THE TASK: State how many lines of the records contain the string "time", treating uppercase and lowercase as different, and give only the number.

Stored data entries:
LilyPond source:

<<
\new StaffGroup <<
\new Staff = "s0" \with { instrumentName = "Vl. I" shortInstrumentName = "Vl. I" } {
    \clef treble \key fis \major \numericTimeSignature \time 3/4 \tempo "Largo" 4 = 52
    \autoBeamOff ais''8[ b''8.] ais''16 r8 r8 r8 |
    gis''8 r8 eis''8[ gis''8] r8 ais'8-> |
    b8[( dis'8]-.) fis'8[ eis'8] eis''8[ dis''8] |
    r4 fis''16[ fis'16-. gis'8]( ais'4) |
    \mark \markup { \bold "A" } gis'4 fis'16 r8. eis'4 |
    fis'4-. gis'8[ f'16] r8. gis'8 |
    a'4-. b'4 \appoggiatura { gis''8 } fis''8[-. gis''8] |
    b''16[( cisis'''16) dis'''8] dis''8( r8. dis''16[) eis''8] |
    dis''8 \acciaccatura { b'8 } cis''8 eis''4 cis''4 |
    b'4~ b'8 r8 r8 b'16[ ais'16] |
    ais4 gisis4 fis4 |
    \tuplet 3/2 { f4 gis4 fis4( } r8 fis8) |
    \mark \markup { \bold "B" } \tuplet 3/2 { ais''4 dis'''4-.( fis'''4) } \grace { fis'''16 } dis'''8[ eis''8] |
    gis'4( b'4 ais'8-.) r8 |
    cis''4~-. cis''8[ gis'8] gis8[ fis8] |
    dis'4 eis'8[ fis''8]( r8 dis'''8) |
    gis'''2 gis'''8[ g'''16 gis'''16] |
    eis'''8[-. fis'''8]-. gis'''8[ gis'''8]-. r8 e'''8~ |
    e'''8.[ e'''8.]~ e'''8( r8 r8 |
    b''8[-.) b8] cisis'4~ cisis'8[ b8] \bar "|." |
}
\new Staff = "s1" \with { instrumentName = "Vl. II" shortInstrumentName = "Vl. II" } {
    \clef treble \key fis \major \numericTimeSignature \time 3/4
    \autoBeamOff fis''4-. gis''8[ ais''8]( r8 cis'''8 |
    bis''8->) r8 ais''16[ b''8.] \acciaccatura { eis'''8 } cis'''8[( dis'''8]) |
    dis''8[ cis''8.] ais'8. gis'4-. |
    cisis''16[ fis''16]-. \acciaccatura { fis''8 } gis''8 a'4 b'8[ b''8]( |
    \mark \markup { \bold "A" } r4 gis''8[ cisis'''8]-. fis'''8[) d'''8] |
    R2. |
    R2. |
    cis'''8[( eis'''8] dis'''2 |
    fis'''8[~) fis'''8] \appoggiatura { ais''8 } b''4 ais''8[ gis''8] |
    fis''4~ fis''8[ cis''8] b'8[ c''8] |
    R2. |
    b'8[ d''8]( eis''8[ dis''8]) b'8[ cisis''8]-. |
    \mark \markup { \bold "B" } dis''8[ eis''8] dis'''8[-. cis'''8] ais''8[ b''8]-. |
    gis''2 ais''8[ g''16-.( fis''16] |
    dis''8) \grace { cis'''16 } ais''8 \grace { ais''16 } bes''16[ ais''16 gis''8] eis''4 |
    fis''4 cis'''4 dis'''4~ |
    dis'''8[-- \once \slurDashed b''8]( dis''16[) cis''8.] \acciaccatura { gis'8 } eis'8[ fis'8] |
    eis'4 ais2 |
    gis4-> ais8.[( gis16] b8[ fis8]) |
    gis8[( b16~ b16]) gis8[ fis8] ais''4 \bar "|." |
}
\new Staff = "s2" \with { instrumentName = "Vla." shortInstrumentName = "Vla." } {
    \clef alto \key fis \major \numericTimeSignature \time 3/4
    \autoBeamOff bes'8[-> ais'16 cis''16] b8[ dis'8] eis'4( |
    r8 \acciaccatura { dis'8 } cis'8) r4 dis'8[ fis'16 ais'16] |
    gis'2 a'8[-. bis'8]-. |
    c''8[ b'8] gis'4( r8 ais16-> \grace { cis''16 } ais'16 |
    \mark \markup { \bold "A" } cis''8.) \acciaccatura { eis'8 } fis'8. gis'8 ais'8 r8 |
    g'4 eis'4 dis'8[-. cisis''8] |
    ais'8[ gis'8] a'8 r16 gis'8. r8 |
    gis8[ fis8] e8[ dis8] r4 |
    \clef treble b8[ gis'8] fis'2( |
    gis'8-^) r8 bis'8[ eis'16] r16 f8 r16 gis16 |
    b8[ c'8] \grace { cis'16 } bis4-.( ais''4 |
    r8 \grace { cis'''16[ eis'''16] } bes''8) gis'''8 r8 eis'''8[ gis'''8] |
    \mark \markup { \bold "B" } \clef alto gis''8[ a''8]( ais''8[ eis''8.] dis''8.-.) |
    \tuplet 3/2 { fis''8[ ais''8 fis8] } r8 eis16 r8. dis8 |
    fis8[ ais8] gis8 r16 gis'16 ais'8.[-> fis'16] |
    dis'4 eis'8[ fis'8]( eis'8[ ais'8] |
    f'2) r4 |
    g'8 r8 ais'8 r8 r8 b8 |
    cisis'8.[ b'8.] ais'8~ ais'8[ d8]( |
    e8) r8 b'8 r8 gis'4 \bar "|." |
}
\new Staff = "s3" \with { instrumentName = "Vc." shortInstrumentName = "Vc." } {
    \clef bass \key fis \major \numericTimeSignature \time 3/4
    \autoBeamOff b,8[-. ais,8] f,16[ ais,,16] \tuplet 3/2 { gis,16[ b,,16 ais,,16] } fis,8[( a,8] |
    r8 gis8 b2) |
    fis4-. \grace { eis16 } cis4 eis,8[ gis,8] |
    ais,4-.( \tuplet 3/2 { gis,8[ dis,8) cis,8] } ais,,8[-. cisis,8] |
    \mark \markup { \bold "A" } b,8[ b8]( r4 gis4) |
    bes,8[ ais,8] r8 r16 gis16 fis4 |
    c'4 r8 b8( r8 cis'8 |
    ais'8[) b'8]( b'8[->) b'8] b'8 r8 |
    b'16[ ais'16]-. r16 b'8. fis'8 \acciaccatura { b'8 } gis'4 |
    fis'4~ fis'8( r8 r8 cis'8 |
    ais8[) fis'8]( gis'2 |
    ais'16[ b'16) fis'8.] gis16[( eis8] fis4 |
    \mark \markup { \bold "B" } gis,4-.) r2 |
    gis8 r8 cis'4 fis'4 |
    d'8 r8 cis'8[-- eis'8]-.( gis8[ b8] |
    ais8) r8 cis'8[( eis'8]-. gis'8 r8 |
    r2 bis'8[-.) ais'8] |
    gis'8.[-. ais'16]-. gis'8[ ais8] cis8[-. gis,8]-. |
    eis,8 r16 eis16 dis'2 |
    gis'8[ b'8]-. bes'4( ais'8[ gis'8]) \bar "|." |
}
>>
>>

RESULT: 4